--- BEGIN Provided material ---

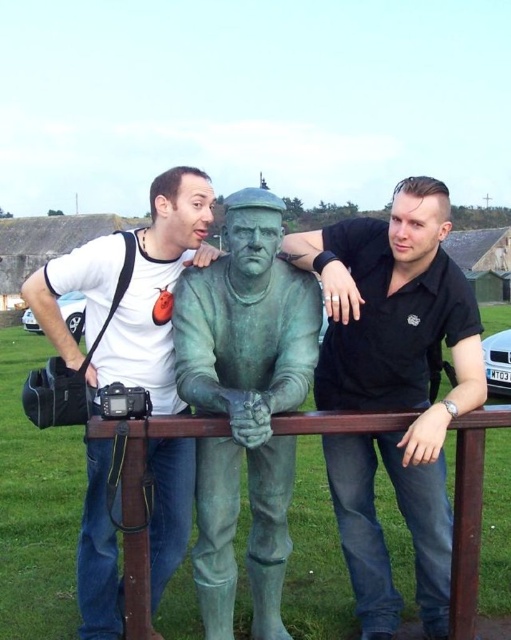
Question: Among these points, which one is nearest to the camera?

Choices:
 (A) (415, 460)
 (B) (479, 417)
 (C) (221, 556)

Answer: (A)

Question: Which of the following is the closest to the observer?

Choices:
 (A) black matte shirt at center
 (B) white matte t-shirt at upper left

Answer: (A)

Question: Does white matte t-shirt at upper left appear on the right side of brown wooden rail at center?

Choices:
 (A) yes
 (B) no

Answer: (B)

Question: Does black matte shirt at center come in front of green patina statue at center?

Choices:
 (A) no
 (B) yes

Answer: (A)

Question: Is white matte t-shirt at upper left bigger than brown wooden rail at center?

Choices:
 (A) no
 (B) yes

Answer: (B)

Question: Which object is closer to the camera taking this photo?

Choices:
 (A) green patina statue at center
 (B) black matte shirt at center

Answer: (A)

--- END Provided material ---

Job: In the material, substitute "dark cotton shirt" for every occurrence of "black matte shirt", change nothing else, and write out the result without the picture placeholders.

Written solution:
Question: Among these points, which one is nearest to the camera?

Choices:
 (A) (415, 460)
 (B) (479, 417)
 (C) (221, 556)

Answer: (A)

Question: Which of the following is the closest to the observer?

Choices:
 (A) dark cotton shirt at center
 (B) white matte t-shirt at upper left

Answer: (A)

Question: Does white matte t-shirt at upper left appear on the right side of brown wooden rail at center?

Choices:
 (A) yes
 (B) no

Answer: (B)

Question: Does dark cotton shirt at center come in front of green patina statue at center?

Choices:
 (A) no
 (B) yes

Answer: (A)

Question: Is white matte t-shirt at upper left bigger than brown wooden rail at center?

Choices:
 (A) no
 (B) yes

Answer: (B)

Question: Which object is closer to the camera taking this photo?

Choices:
 (A) green patina statue at center
 (B) dark cotton shirt at center

Answer: (A)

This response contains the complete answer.